What needs to be done – What is the number of lines in the entries that contain the word "turquoise"? Answer with that figure alone.

____________

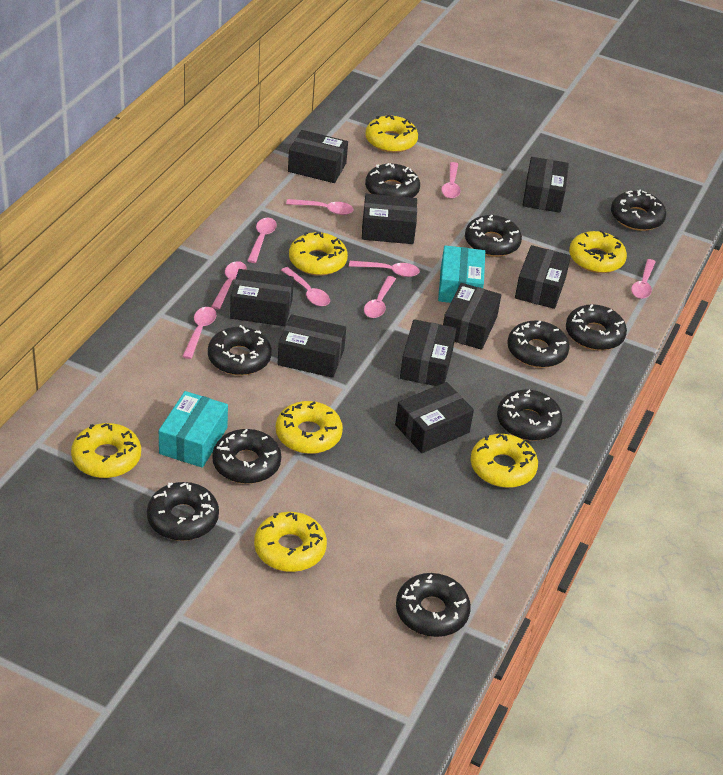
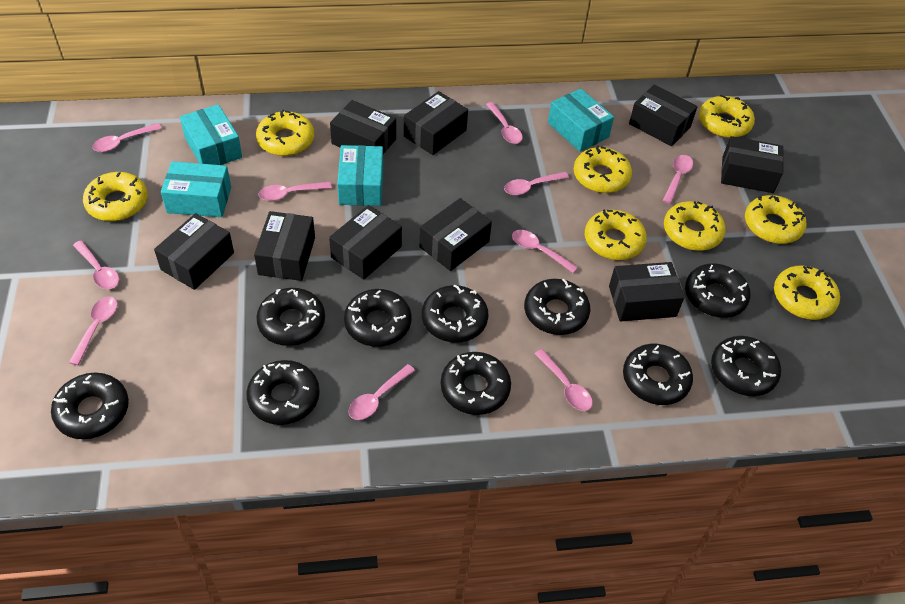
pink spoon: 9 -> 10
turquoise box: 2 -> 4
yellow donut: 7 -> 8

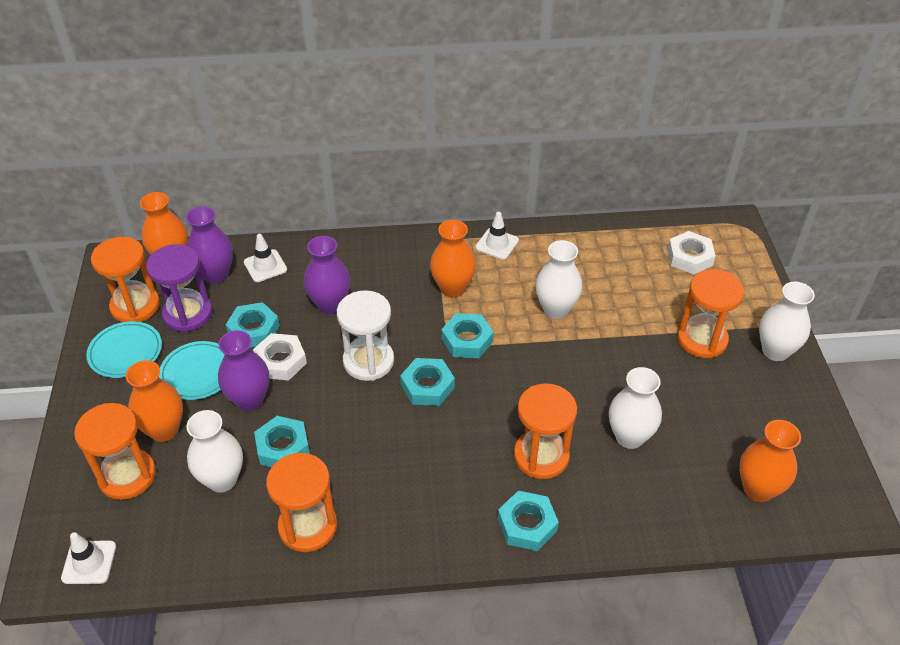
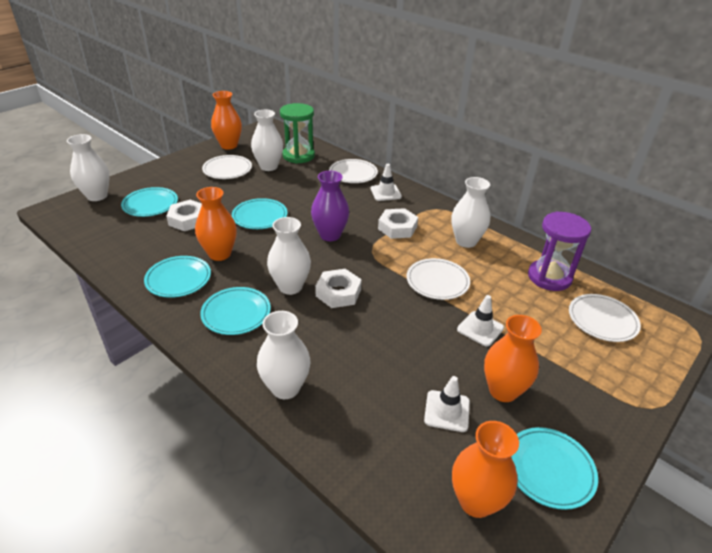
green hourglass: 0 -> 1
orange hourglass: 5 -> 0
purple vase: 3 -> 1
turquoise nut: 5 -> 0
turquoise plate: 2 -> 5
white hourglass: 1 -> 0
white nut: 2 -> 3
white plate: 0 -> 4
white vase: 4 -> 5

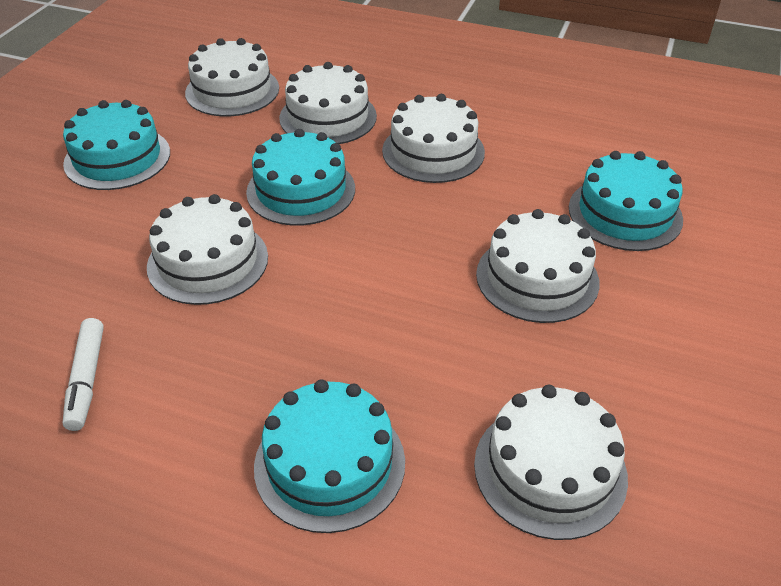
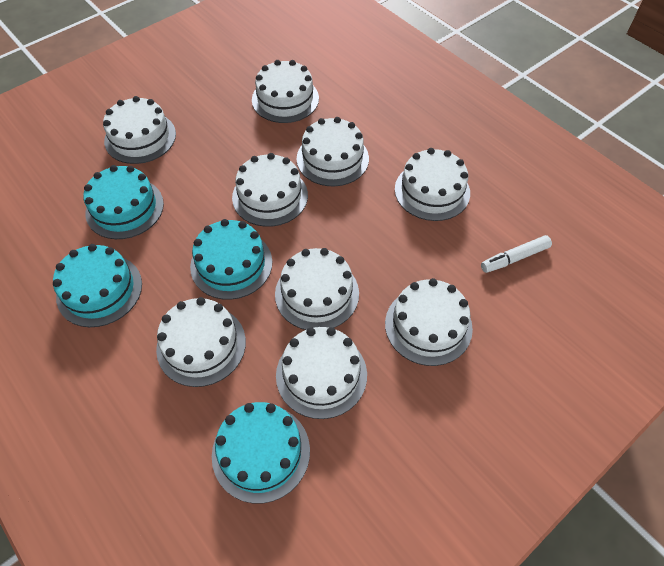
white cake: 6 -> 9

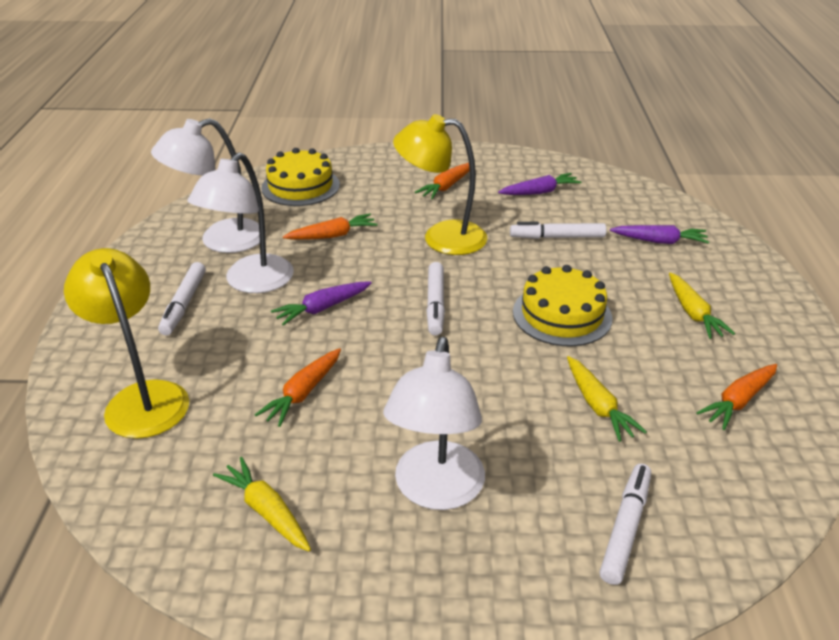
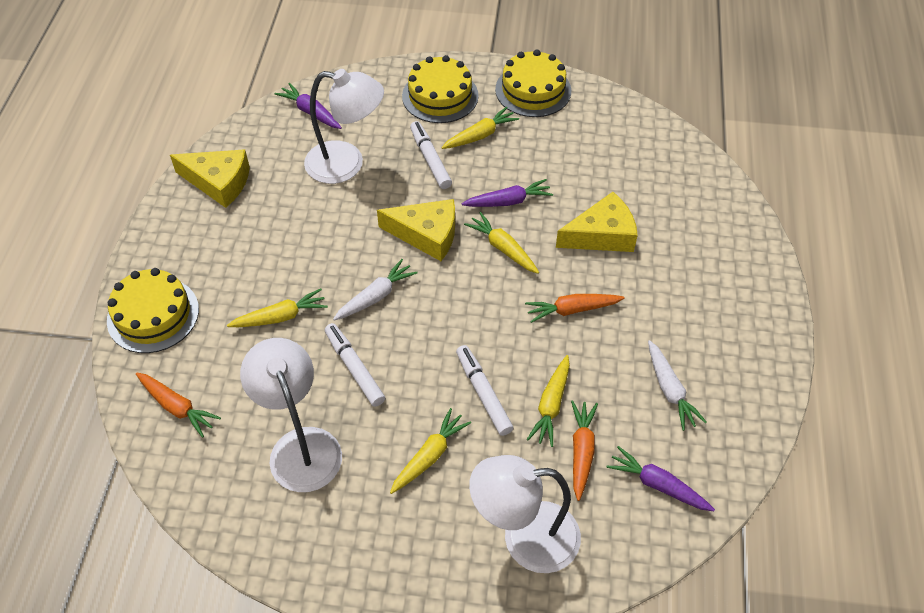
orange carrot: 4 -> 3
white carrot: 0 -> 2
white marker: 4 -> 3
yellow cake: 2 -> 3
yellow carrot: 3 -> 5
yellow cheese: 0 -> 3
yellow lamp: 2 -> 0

____________

Result for this exercise – 3